* **WHAT NEEDS TO BE DONE**
Reproduce what is written in the records below exactly, and leave out the images.

(Object state comparisons)
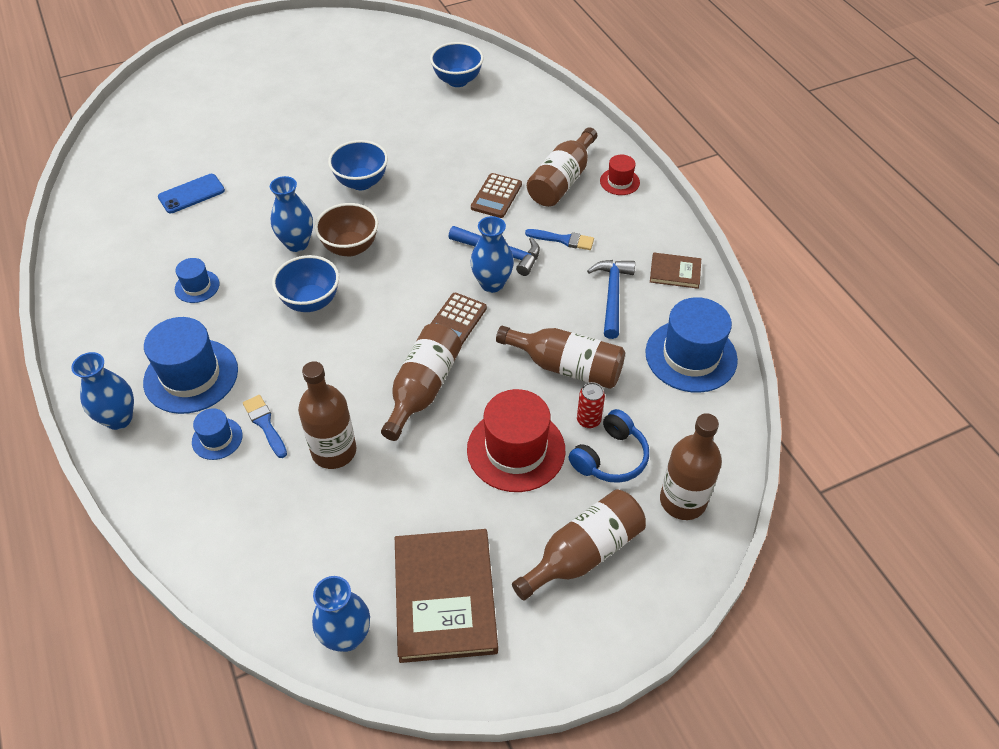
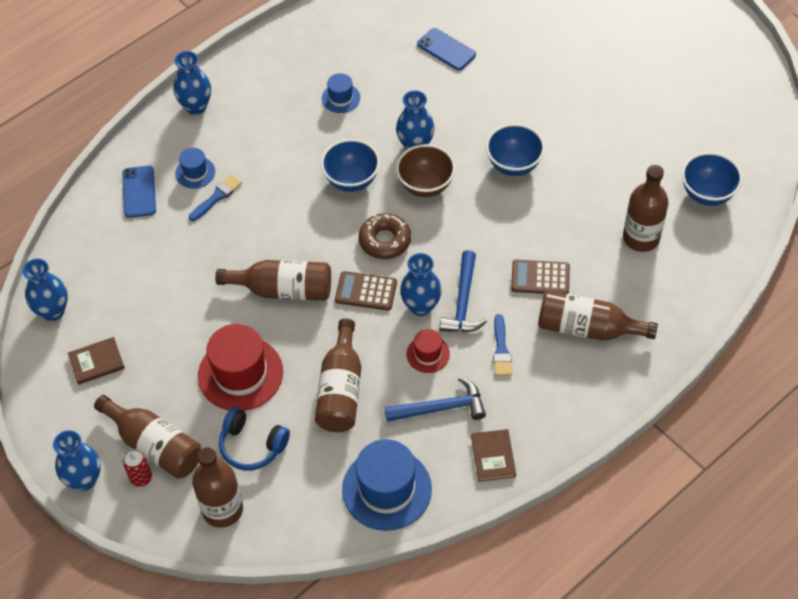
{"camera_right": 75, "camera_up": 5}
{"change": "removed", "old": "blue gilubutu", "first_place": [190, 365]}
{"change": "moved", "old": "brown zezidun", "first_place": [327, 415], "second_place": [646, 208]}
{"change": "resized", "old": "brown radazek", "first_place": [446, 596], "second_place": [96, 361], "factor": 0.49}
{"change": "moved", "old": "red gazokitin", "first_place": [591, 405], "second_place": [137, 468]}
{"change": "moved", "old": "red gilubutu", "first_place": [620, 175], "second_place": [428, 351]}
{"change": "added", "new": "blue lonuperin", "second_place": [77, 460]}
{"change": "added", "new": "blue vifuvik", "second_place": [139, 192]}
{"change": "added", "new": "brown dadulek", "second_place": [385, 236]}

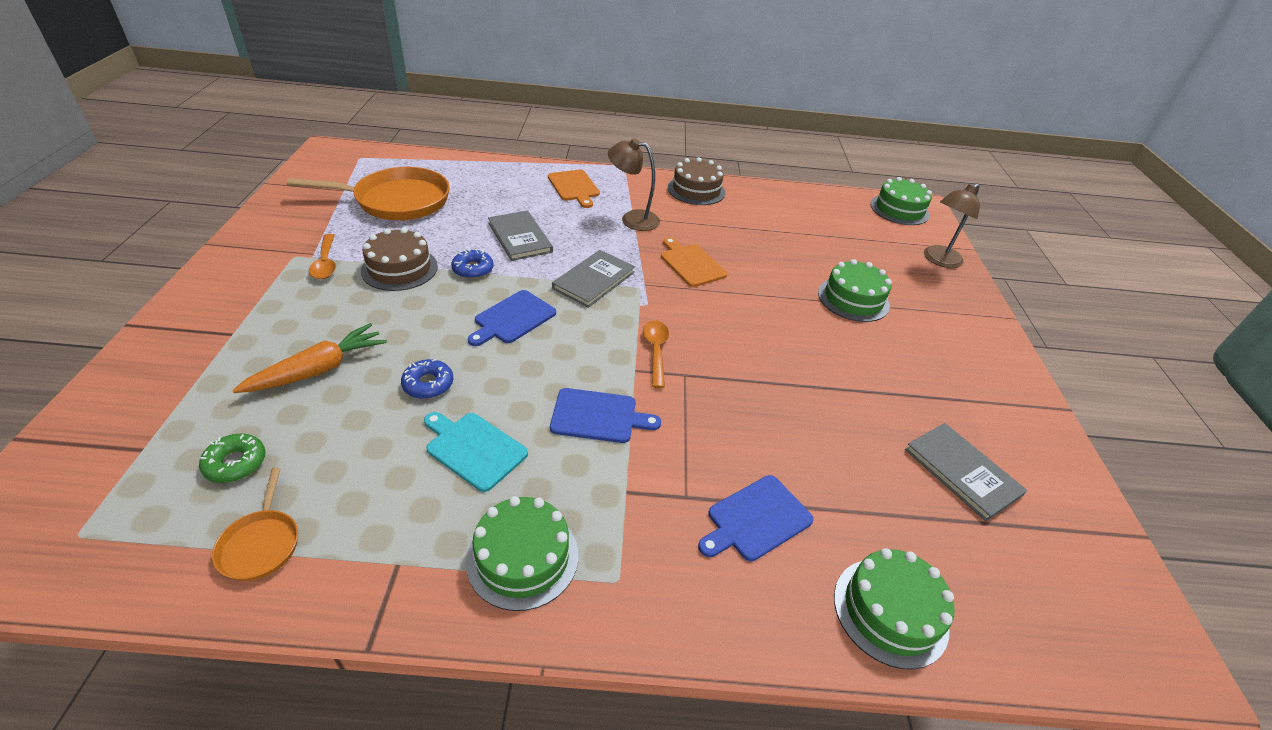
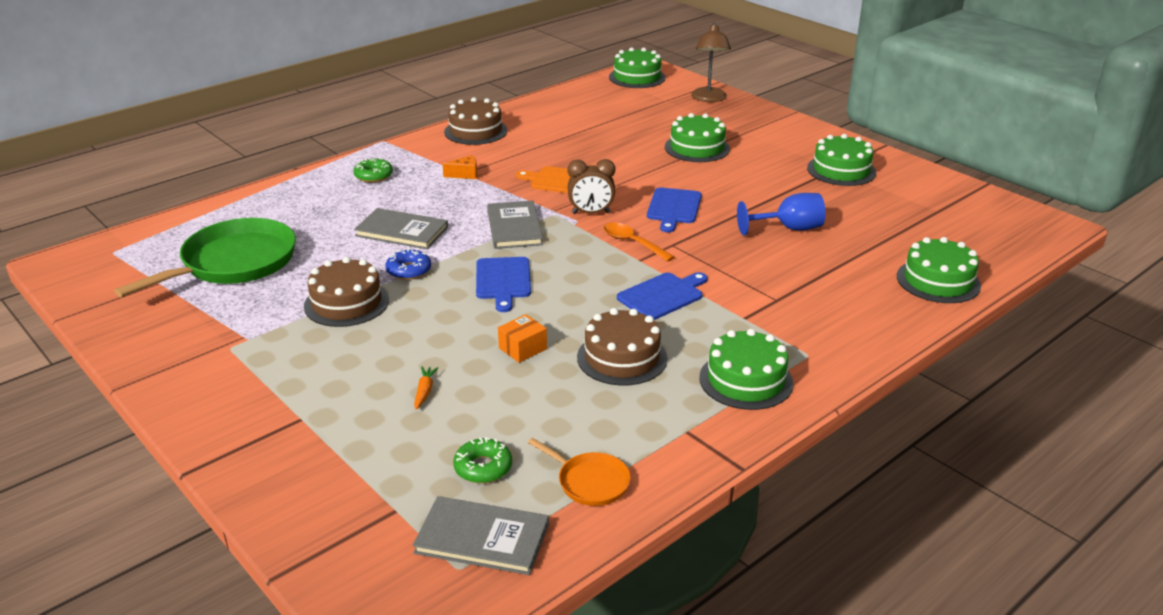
{"camera_right": -40, "camera_up": -10}
{"change": "resized", "old": "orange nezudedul", "first_place": [309, 358], "second_place": [426, 388], "factor": 0.45}
{"change": "recoloured", "old": "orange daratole", "new": "green daratole", "first_place": [368, 193], "second_place": [205, 257]}
{"change": "removed", "old": "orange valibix", "first_place": [322, 256]}
{"change": "replaced", "old": "blue dadulek", "new": "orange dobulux", "first_place": [427, 379], "second_place": [522, 338]}
{"change": "replaced", "old": "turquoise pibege", "new": "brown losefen", "first_place": [476, 452], "second_place": [622, 347]}
{"change": "replaced", "old": "orange pibege", "new": "green dadulek", "first_place": [574, 188], "second_place": [373, 170]}
{"change": "replaced", "old": "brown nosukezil", "new": "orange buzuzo", "first_place": [634, 184], "second_place": [460, 167]}
{"change": "moved", "old": "blue pibege", "first_place": [756, 518], "second_place": [674, 209]}
{"change": "moved", "old": "grey radazek", "first_place": [966, 472], "second_place": [481, 535]}
{"change": "added", "new": "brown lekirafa", "second_place": [591, 186]}
{"change": "added", "new": "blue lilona", "second_place": [781, 214]}
{"change": "added", "new": "green losefen", "second_place": [841, 160]}

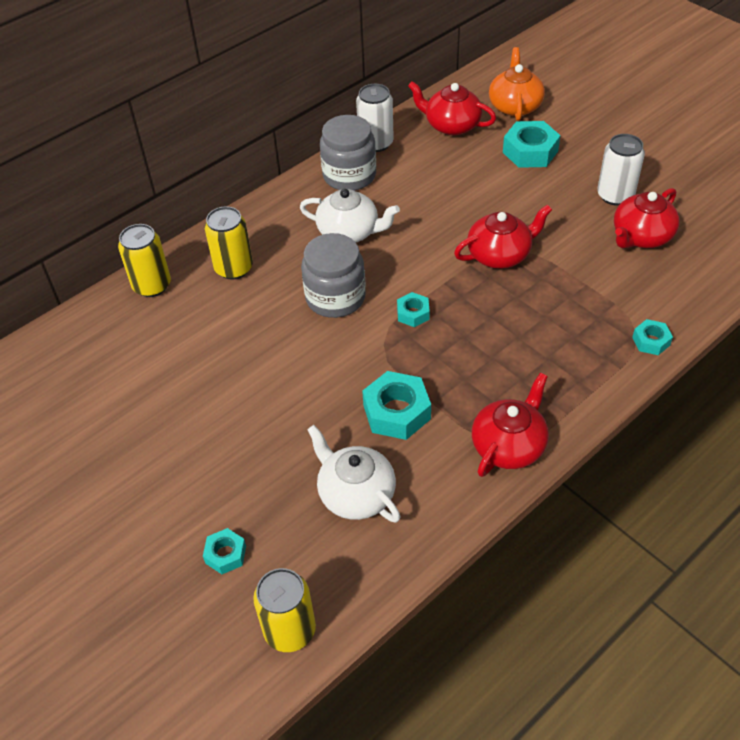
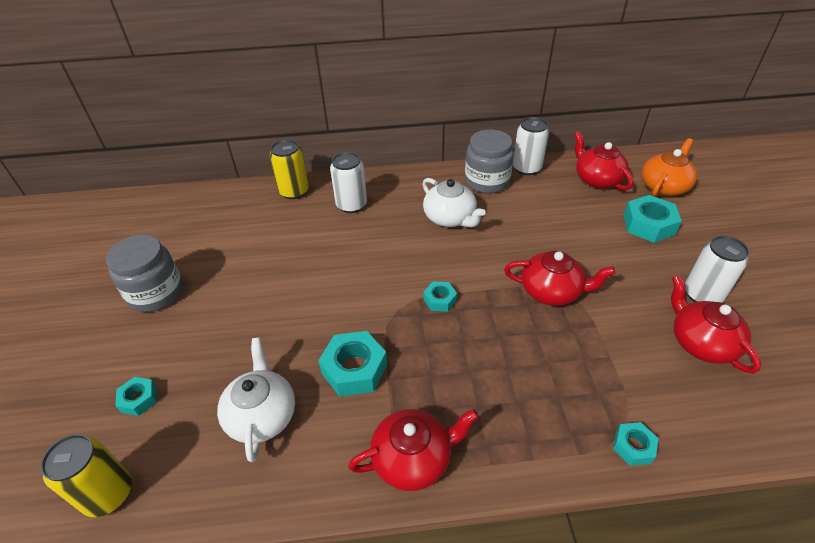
{"camera_right": 35, "camera_up": -5}
{"change": "recoloured", "old": "yellow gazokitin", "new": "white gazokitin", "first_place": [229, 242], "second_place": [348, 182]}
{"change": "moved", "old": "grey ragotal", "first_place": [333, 275], "second_place": [144, 273]}
{"change": "turned", "old": "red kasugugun", "first_place": [647, 218], "second_place": [716, 324], "degrees": 75}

* **WRITTEN SOLUTION**
{"camera_right": 75, "camera_up": 5}
{"change": "removed", "old": "blue gilubutu", "first_place": [190, 365]}
{"change": "moved", "old": "brown zezidun", "first_place": [327, 415], "second_place": [646, 208]}
{"change": "resized", "old": "brown radazek", "first_place": [446, 596], "second_place": [96, 361], "factor": 0.49}
{"change": "moved", "old": "red gazokitin", "first_place": [591, 405], "second_place": [137, 468]}
{"change": "moved", "old": "red gilubutu", "first_place": [620, 175], "second_place": [428, 351]}
{"change": "added", "new": "blue lonuperin", "second_place": [77, 460]}
{"change": "added", "new": "blue vifuvik", "second_place": [139, 192]}
{"change": "added", "new": "brown dadulek", "second_place": [385, 236]}

{"camera_right": -40, "camera_up": -10}
{"change": "resized", "old": "orange nezudedul", "first_place": [309, 358], "second_place": [426, 388], "factor": 0.45}
{"change": "recoloured", "old": "orange daratole", "new": "green daratole", "first_place": [368, 193], "second_place": [205, 257]}
{"change": "removed", "old": "orange valibix", "first_place": [322, 256]}
{"change": "replaced", "old": "blue dadulek", "new": "orange dobulux", "first_place": [427, 379], "second_place": [522, 338]}
{"change": "replaced", "old": "turquoise pibege", "new": "brown losefen", "first_place": [476, 452], "second_place": [622, 347]}
{"change": "replaced", "old": "orange pibege", "new": "green dadulek", "first_place": [574, 188], "second_place": [373, 170]}
{"change": "replaced", "old": "brown nosukezil", "new": "orange buzuzo", "first_place": [634, 184], "second_place": [460, 167]}
{"change": "moved", "old": "blue pibege", "first_place": [756, 518], "second_place": [674, 209]}
{"change": "moved", "old": "grey radazek", "first_place": [966, 472], "second_place": [481, 535]}
{"change": "added", "new": "brown lekirafa", "second_place": [591, 186]}
{"change": "added", "new": "blue lilona", "second_place": [781, 214]}
{"change": "added", "new": "green losefen", "second_place": [841, 160]}

{"camera_right": 35, "camera_up": -5}
{"change": "recoloured", "old": "yellow gazokitin", "new": "white gazokitin", "first_place": [229, 242], "second_place": [348, 182]}
{"change": "moved", "old": "grey ragotal", "first_place": [333, 275], "second_place": [144, 273]}
{"change": "turned", "old": "red kasugugun", "first_place": [647, 218], "second_place": [716, 324], "degrees": 75}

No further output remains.